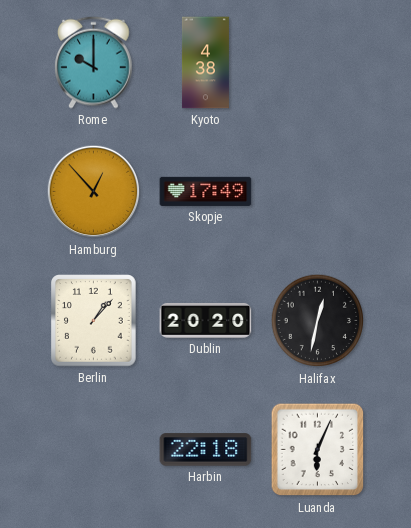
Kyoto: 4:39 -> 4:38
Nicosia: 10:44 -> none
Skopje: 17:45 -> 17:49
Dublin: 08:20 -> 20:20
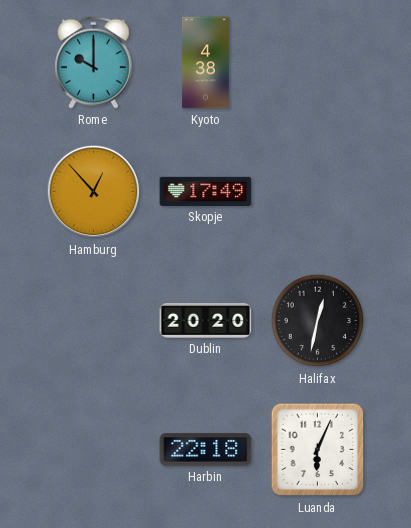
Berlin: 1:07 -> none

○ ○ ○ ○ ○ ○ ○

Exercise prompt>
Copy the rows above, substituting "blank" for every "none" and leaving everything else unchanged. Leave the pictures out.

Response to the exercise>
Kyoto: 4:39 -> 4:38
Nicosia: 10:44 -> blank
Skopje: 17:45 -> 17:49
Dublin: 08:20 -> 20:20
Berlin: 1:07 -> blank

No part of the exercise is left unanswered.